The data below:

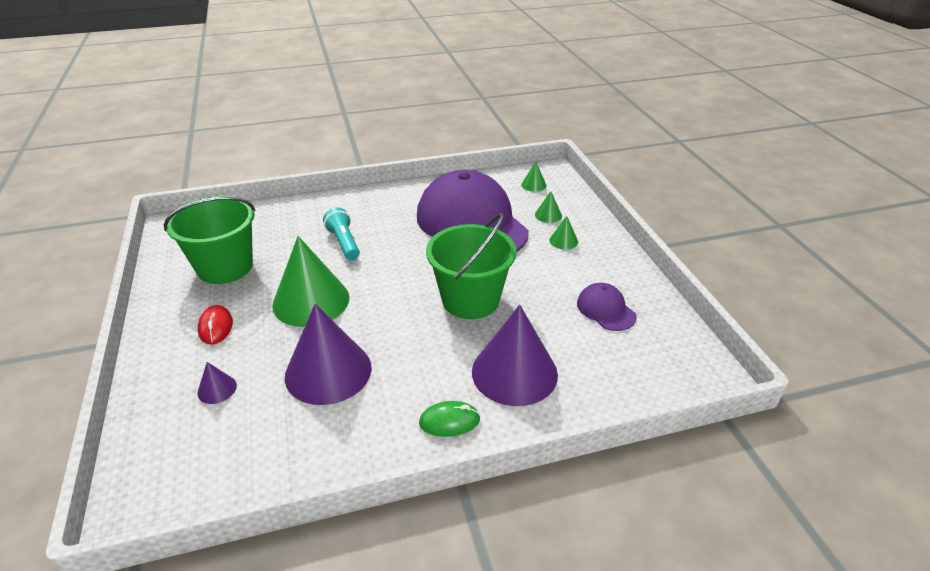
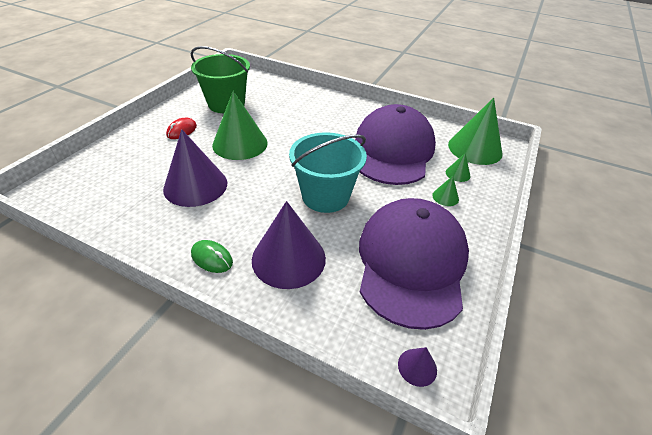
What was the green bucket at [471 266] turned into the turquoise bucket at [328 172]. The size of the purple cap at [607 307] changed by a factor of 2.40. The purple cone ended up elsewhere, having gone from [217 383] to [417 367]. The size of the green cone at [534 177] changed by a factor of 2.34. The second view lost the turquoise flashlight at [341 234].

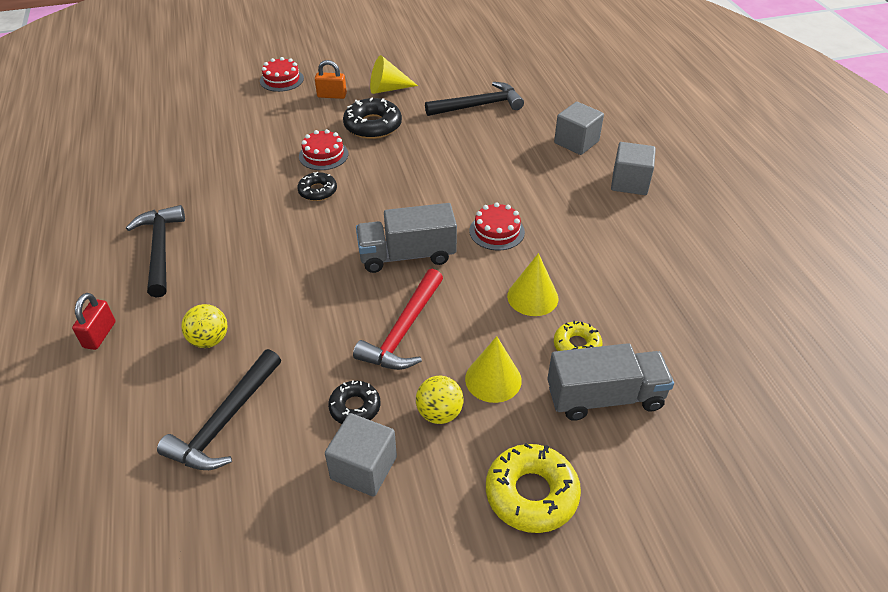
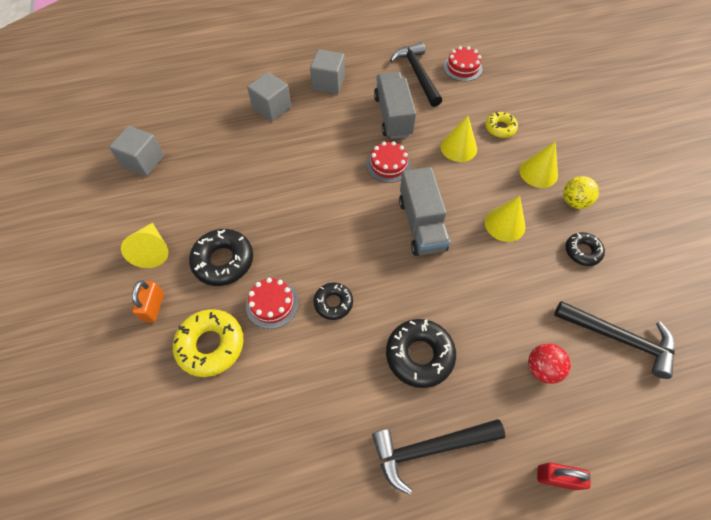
The grey cube ended up elsewhere, having gone from [361 455] to [136 151]. The yellow donut ended up elsewhere, having gone from [533 488] to [208 343]. The grey truck ended up elsewhere, having gone from [610 382] to [395 105]. The second view gained the black donut at [421 353]. The black hammer ended up elsewhere, having gone from [474 99] to [416 74]. The red cake ended up elsewhere, having gone from [282 74] to [462 63]. Where the red hammer stood at [398 319], the yellow cone came to stand at [505 219]. What was the yellow ball at [204 326] turned into the red ball at [549 363].

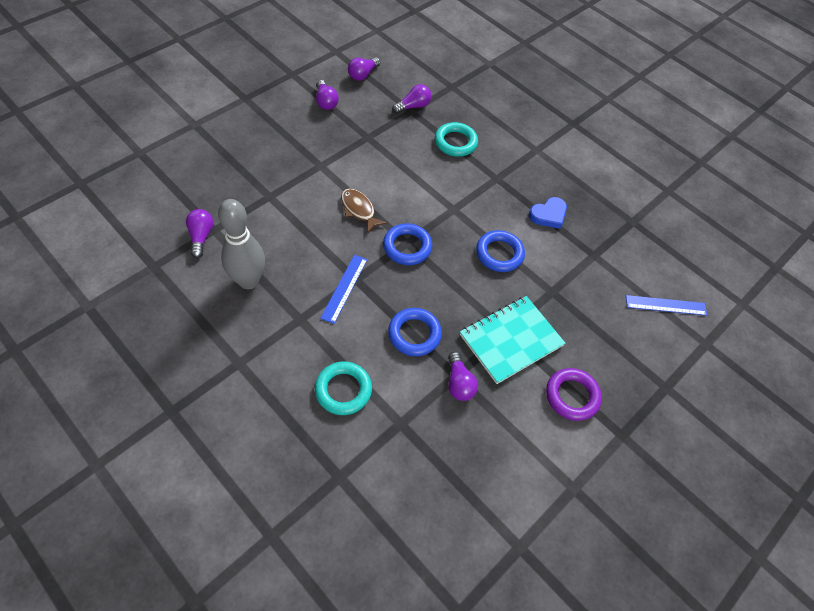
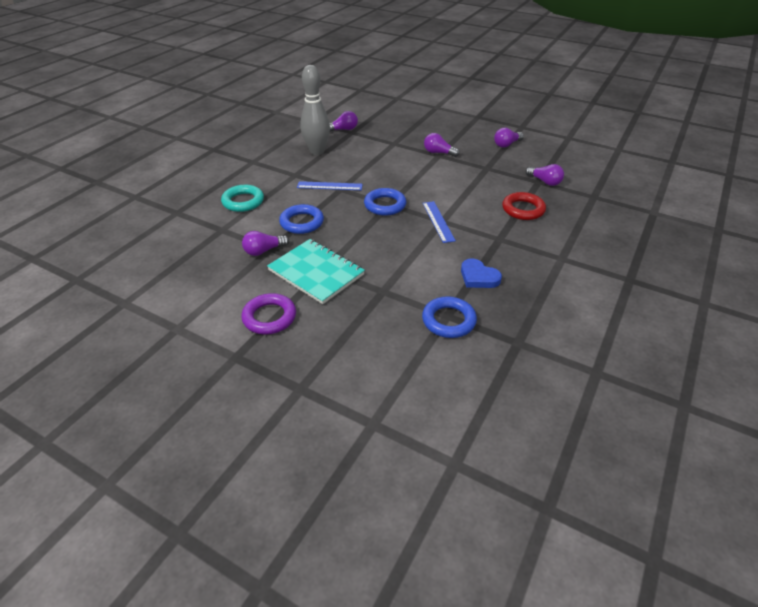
The blue ring ended up elsewhere, having gone from [500 251] to [449 317]. The blue ruler ended up elsewhere, having gone from [666 305] to [439 222]. The purple light bulb ended up elsewhere, having gone from [364 69] to [442 145]. What was the turquoise ring at [456 139] turned into the red ring at [524 206]. The second view lost the brown fish at [364 211].

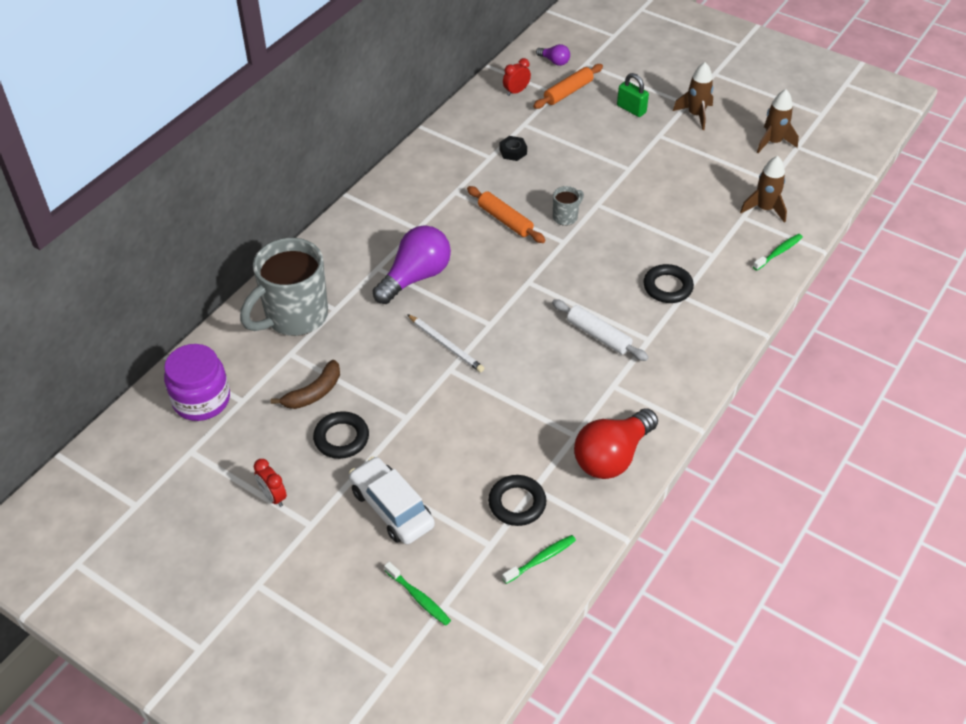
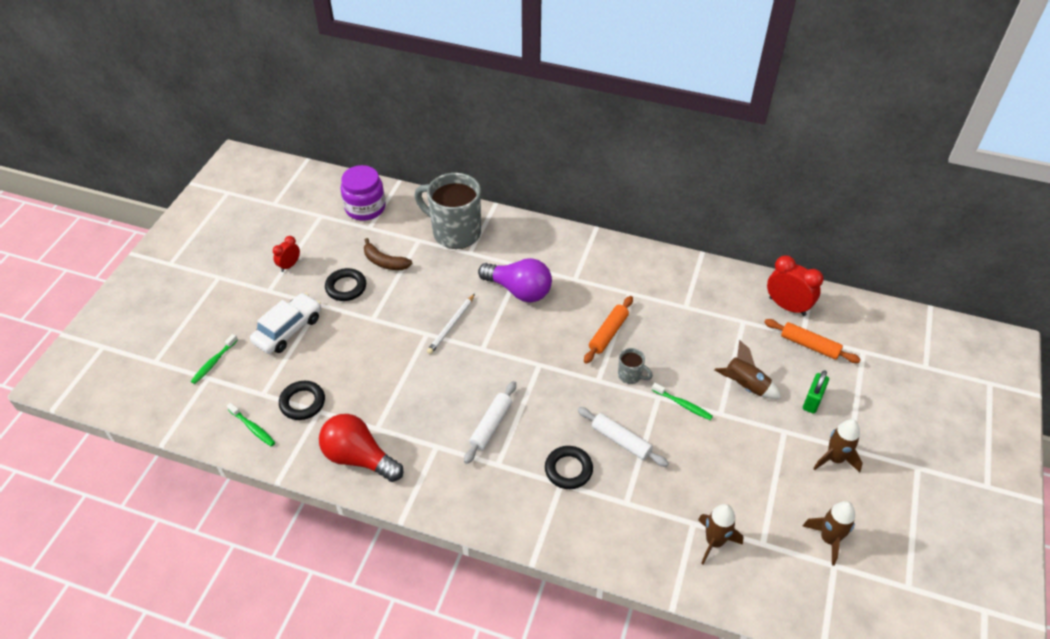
The second view gained the white rolling pin at [623 437]. The green toothbrush ended up elsewhere, having gone from [778 252] to [682 401]. The second view gained the brown rocket at [747 369]. The size of the red clock at [517 77] changed by a factor of 1.74. The second view lost the black nut at [513 148]. The second view lost the purple light bulb at [553 55].

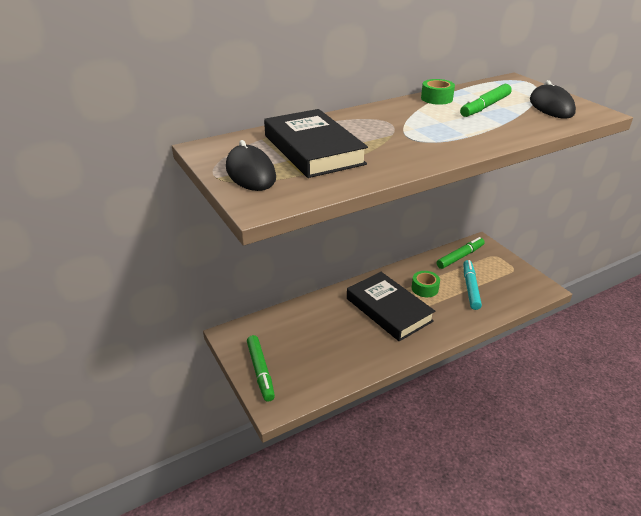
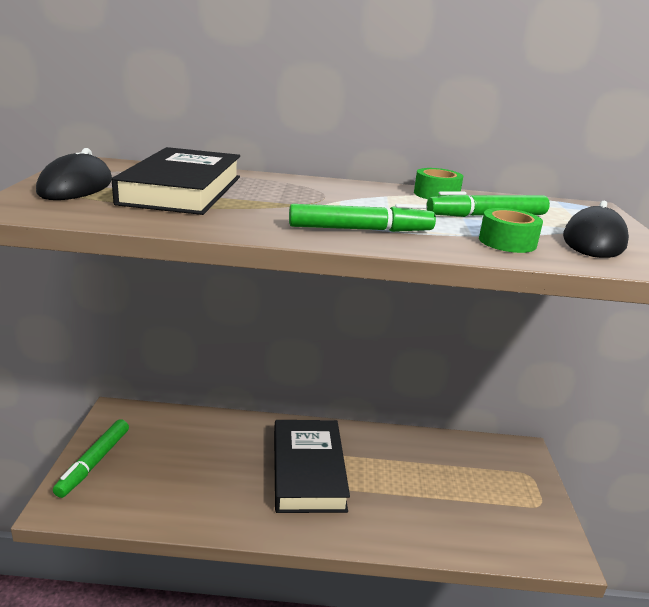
The green marker ended up elsewhere, having gone from [460 253] to [362 218]. The green tape ended up elsewhere, having gone from [426 284] to [511 230]. The second view lost the turquoise marker at [472 285].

End of The data.

• [Problem to solve]: The lines of the records that contain the string "factor" should be located and copied.

• [Exercise result]:
What was the green bucket at [471 266] turned into the turquoise bucket at [328 172]. The size of the purple cap at [607 307] changed by a factor of 2.40. The purple cone ended up elsewhere, having gone from [217 383] to [417 367]. The size of the green cone at [534 177] changed by a factor of 2.34. The second view lost the turquoise flashlight at [341 234].
The second view gained the white rolling pin at [623 437]. The green toothbrush ended up elsewhere, having gone from [778 252] to [682 401]. The second view gained the brown rocket at [747 369]. The size of the red clock at [517 77] changed by a factor of 1.74. The second view lost the black nut at [513 148]. The second view lost the purple light bulb at [553 55].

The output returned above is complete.